Difference listings
#####

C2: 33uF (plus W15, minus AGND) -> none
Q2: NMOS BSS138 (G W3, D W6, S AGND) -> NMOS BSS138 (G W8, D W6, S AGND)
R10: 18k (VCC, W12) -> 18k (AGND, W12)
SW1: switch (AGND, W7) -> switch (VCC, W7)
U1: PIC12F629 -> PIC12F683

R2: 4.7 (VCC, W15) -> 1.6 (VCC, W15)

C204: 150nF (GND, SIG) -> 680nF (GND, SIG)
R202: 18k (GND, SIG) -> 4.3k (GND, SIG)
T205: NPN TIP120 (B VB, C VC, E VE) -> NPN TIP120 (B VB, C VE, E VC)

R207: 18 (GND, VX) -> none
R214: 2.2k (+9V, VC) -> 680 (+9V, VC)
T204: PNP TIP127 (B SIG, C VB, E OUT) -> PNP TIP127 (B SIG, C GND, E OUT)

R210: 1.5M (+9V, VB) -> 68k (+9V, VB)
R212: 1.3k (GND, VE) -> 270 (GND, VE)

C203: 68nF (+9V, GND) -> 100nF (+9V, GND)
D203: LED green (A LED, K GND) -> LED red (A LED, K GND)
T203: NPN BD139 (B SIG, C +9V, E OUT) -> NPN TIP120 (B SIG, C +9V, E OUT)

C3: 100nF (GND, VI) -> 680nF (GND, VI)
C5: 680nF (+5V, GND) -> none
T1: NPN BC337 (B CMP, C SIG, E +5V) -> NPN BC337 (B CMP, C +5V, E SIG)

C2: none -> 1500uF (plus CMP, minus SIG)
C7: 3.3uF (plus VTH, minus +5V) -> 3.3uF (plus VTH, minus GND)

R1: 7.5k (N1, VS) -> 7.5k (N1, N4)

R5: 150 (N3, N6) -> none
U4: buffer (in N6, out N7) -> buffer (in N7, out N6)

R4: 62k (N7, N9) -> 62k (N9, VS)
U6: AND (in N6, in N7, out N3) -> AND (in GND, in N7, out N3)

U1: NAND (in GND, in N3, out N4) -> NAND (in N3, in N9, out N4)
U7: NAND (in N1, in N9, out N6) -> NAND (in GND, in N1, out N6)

#####

REQUIREMENT
Nothing but the exact lines of the data above, from the line containing "U1: NAND (in" through the last, should appear in the answer.

ANSWER FOR THE TASK
U1: NAND (in GND, in N3, out N4) -> NAND (in N3, in N9, out N4)
U7: NAND (in N1, in N9, out N6) -> NAND (in GND, in N1, out N6)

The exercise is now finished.